◆ Exercise description
Return, from the data that follows, each line that holds the word "degrees".

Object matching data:

....

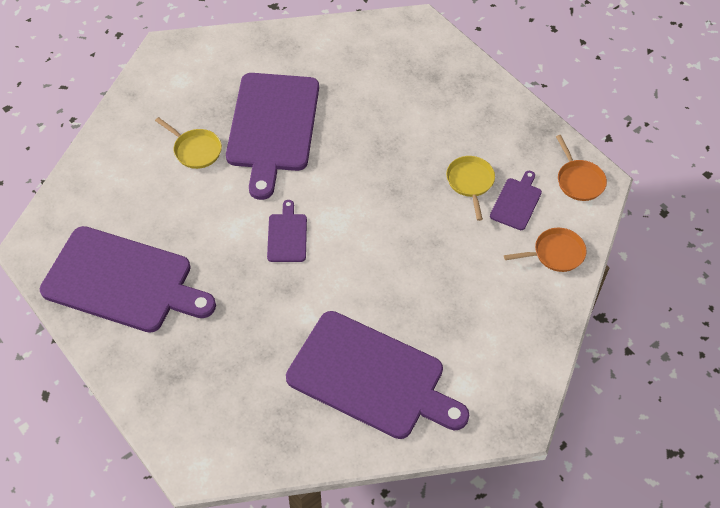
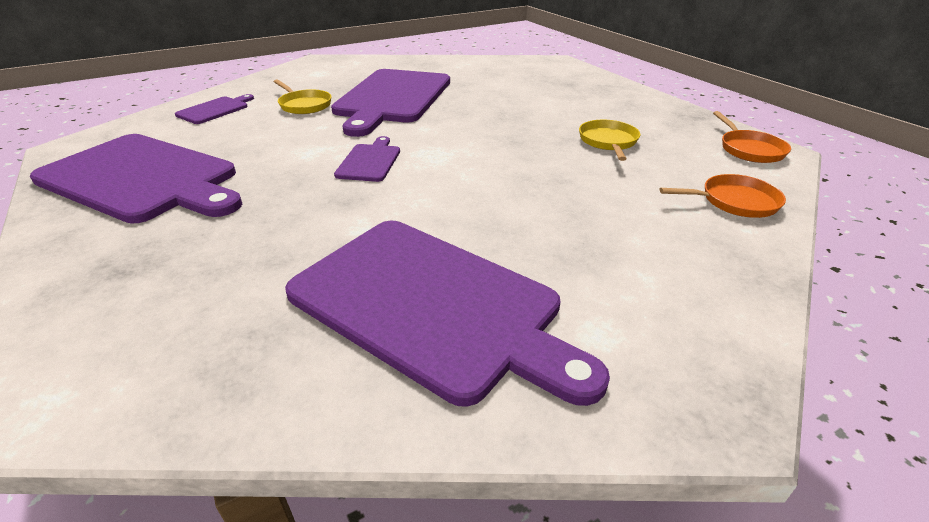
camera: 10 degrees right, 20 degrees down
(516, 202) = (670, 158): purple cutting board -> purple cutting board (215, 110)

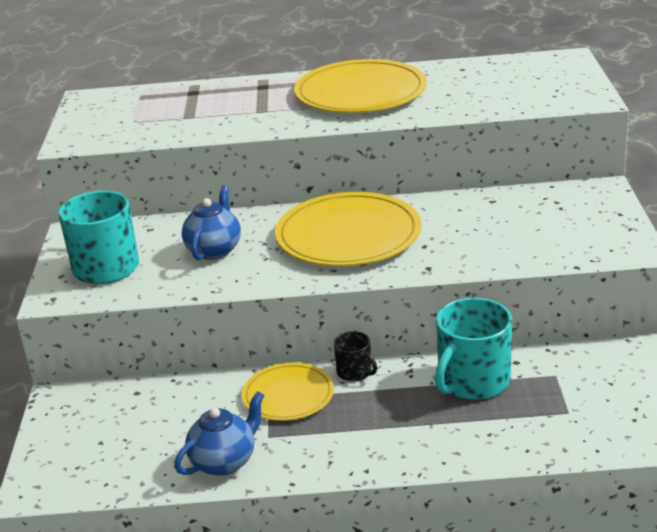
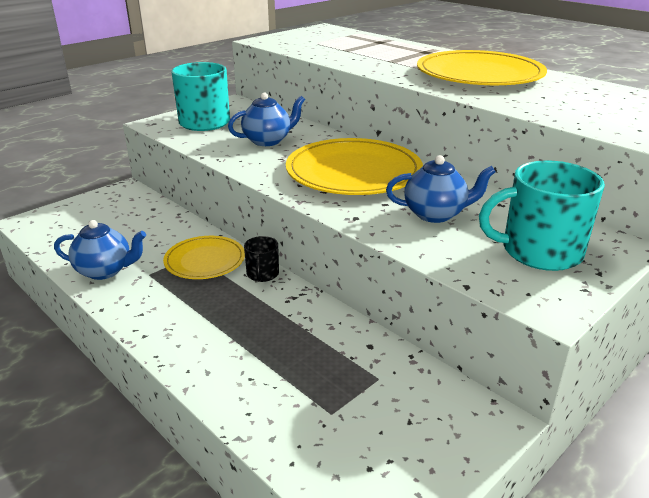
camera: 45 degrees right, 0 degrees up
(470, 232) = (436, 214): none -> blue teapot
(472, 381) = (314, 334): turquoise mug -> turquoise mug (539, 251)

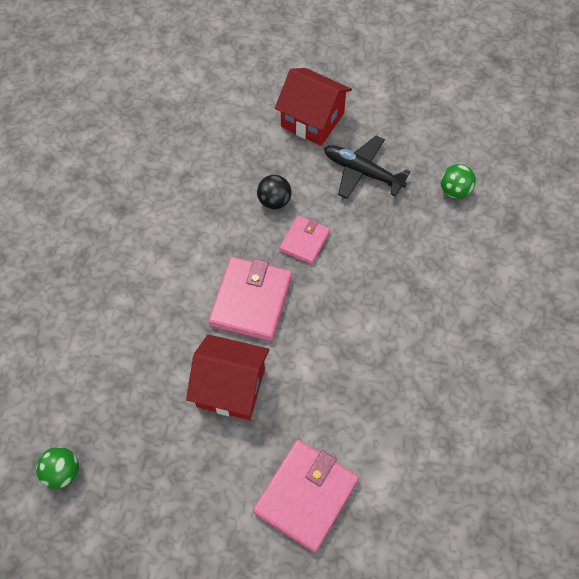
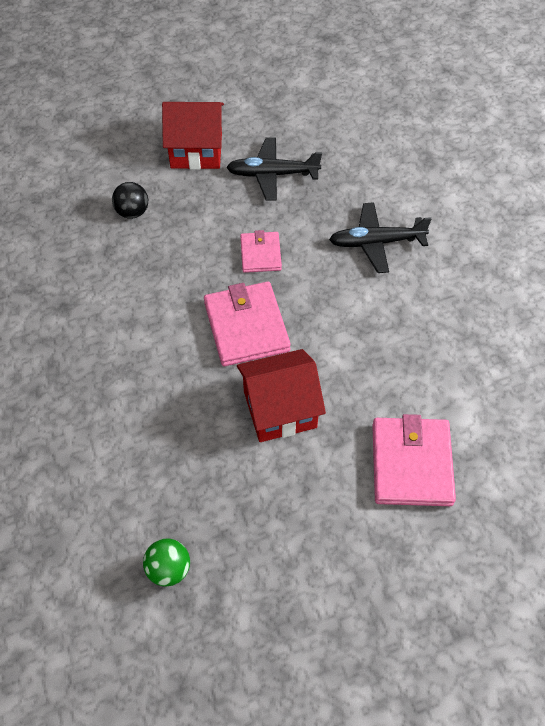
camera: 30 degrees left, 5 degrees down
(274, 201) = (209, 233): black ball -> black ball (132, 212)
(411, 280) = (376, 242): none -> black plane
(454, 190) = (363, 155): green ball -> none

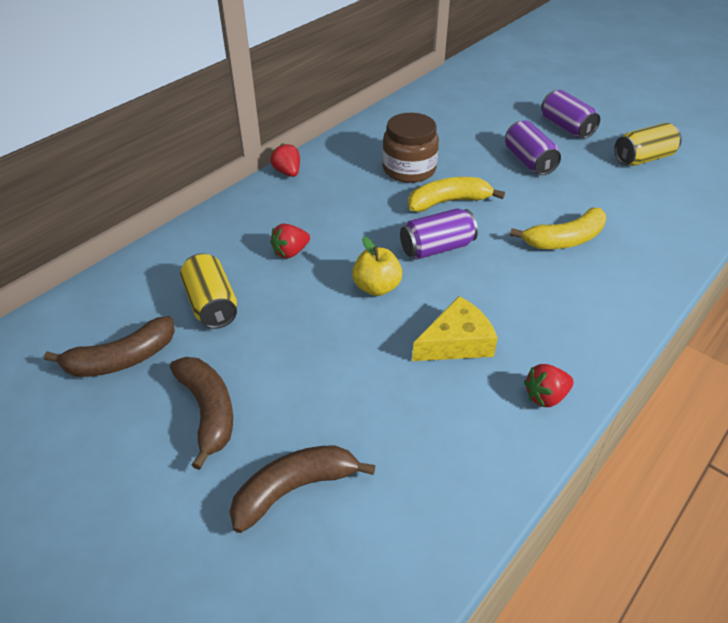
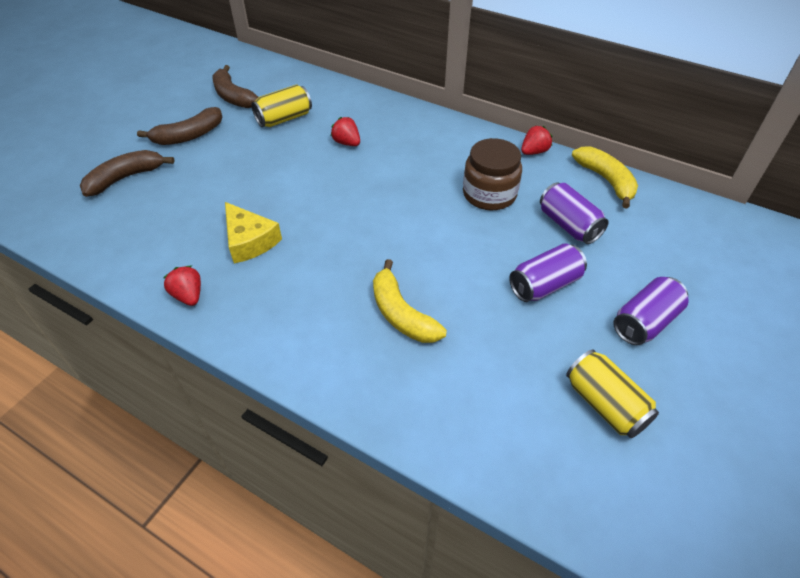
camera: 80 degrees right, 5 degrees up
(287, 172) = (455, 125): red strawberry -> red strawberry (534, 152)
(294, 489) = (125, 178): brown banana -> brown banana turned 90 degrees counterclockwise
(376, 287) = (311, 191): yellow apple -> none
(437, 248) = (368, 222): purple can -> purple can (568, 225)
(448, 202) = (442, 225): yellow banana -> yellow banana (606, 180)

....

◆ Response to this task
camera: 10 degrees right, 20 degrees down
camera: 45 degrees right, 0 degrees up
camera: 30 degrees left, 5 degrees down
camera: 80 degrees right, 5 degrees up
(294, 489) = (125, 178): brown banana -> brown banana turned 90 degrees counterclockwise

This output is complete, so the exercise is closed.